## PROMPT:
Which lines of the material below contain the word "longest"? Pull out each of those lines and copy it in full.

## PROVIDED MATERIAL:
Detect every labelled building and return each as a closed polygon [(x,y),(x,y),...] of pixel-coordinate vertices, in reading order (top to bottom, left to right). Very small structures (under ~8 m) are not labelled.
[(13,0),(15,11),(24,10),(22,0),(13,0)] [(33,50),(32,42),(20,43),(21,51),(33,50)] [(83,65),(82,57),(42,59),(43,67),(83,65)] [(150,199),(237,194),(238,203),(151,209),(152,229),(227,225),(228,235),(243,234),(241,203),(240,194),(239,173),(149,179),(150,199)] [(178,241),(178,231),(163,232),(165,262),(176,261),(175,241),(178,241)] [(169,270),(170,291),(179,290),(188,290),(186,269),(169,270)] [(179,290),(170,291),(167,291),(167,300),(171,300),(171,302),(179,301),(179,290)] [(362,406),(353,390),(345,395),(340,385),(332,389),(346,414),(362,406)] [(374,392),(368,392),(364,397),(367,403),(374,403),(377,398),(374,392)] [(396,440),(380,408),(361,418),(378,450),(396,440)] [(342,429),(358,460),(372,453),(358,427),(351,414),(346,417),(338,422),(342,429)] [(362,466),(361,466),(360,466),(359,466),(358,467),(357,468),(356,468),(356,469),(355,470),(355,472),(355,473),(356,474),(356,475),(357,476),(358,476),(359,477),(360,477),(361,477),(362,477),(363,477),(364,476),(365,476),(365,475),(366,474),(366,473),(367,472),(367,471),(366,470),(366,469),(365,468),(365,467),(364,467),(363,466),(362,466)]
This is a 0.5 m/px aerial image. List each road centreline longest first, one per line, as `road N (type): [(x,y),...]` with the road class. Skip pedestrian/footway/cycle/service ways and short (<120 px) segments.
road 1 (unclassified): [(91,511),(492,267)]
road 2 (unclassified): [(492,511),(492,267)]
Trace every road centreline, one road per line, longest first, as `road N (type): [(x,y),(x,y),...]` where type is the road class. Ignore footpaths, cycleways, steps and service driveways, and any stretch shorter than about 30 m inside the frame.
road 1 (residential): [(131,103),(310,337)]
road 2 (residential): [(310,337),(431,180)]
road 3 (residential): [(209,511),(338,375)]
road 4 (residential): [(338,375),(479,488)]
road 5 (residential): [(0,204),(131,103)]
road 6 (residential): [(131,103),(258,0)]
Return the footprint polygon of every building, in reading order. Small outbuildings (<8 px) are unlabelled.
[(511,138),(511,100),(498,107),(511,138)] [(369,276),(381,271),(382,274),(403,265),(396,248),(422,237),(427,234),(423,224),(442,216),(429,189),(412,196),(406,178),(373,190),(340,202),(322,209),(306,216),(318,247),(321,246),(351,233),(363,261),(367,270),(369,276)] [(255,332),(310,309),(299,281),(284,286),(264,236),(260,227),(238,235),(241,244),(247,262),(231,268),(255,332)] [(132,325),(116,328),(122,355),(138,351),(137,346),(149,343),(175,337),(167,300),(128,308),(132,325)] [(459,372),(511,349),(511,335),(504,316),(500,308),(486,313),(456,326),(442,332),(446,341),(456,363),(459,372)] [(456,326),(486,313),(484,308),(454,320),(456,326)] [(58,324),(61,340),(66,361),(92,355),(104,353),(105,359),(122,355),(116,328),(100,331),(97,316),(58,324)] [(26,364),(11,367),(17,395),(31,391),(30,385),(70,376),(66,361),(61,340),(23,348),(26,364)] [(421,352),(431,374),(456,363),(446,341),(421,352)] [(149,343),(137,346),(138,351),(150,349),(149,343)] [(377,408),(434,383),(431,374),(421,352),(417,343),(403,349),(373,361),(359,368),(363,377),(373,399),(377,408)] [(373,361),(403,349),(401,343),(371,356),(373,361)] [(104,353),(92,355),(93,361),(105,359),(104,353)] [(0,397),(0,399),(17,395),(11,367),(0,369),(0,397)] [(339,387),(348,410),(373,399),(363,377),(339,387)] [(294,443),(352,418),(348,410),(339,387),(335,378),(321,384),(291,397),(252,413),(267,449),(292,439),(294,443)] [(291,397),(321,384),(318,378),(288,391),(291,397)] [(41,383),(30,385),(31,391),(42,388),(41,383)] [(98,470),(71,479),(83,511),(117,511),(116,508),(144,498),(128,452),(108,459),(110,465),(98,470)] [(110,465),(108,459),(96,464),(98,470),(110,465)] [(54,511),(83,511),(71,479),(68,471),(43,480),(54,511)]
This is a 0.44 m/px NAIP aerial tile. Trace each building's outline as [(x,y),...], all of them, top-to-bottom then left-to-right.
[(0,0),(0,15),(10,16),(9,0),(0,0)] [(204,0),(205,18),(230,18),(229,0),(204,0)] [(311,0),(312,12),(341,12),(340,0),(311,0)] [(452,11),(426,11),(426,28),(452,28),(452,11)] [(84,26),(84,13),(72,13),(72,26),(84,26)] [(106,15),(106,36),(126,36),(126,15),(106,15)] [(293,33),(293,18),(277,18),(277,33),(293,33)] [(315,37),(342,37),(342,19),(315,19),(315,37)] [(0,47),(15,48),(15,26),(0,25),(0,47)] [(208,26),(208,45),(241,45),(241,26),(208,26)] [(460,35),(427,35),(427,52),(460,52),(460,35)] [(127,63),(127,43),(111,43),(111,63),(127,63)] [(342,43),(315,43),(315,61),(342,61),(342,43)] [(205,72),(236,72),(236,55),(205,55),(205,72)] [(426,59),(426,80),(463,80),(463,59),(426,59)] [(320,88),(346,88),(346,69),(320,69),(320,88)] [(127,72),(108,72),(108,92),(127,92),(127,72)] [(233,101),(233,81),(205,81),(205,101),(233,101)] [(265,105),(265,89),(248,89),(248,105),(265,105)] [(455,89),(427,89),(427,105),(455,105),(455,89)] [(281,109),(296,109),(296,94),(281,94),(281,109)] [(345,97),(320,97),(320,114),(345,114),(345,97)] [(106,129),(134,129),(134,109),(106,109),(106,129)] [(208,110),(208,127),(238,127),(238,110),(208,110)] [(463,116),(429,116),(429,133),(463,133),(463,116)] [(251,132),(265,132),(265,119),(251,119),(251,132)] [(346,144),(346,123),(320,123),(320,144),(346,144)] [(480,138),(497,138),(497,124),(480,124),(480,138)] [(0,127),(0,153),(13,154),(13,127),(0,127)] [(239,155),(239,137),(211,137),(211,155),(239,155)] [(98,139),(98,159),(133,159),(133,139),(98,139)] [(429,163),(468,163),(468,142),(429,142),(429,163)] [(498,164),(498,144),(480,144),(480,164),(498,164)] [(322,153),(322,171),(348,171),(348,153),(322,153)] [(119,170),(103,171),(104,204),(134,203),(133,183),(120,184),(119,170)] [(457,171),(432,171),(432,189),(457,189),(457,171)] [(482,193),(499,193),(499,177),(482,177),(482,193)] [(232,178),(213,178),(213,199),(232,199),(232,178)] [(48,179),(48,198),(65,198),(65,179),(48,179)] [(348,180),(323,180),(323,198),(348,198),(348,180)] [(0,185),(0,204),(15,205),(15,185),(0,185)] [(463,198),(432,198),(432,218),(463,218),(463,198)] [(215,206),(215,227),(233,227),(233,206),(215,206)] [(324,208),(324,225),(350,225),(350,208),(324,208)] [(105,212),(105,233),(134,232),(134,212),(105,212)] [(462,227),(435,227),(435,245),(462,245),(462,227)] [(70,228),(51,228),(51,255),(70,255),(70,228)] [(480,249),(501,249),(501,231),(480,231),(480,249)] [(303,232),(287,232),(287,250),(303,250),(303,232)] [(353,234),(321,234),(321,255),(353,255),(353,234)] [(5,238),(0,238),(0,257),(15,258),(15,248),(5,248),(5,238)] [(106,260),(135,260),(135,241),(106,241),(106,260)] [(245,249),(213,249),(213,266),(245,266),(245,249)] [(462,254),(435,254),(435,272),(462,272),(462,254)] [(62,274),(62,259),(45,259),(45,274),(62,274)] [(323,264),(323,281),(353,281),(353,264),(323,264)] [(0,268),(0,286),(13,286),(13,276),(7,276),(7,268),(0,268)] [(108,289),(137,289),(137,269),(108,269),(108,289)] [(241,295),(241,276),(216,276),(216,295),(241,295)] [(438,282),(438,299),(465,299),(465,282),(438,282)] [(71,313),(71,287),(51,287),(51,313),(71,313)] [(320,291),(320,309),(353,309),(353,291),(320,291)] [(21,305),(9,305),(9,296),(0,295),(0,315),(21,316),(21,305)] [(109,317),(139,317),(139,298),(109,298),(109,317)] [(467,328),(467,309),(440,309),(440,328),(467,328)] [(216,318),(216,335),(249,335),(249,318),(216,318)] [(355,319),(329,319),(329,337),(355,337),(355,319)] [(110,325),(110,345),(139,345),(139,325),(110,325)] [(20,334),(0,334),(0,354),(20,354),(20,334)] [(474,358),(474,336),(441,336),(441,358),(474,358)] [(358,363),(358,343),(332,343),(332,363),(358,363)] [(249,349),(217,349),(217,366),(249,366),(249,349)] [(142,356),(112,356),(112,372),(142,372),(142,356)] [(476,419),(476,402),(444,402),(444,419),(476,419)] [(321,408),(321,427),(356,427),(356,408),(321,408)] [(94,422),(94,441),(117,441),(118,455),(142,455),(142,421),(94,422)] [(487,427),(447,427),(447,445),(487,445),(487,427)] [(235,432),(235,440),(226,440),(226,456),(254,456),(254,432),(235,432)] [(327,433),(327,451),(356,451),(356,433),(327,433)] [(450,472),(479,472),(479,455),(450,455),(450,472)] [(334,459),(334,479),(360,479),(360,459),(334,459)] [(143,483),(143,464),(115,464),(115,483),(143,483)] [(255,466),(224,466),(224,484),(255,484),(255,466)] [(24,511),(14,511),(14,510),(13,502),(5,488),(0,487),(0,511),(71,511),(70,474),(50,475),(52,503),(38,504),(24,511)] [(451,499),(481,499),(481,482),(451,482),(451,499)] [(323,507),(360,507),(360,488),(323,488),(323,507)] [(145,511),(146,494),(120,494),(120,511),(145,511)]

## TASK OUTPUT:
This is a 0.5 m/px aerial image. List each road centreline longest first, one per line, as `road N (type): [(x,y),...]` with the road class. Skip pedestrian/footway/cycle/service ways and short (<120 px) segments.
Trace every road centreline, one road per line, longest first, as `road N (type): [(x,y),(x,y),...]` where type is the road class. Ignore footpaths, cycleways, steps and service driveways, and any stretch shorter than about 30 m inside the frame.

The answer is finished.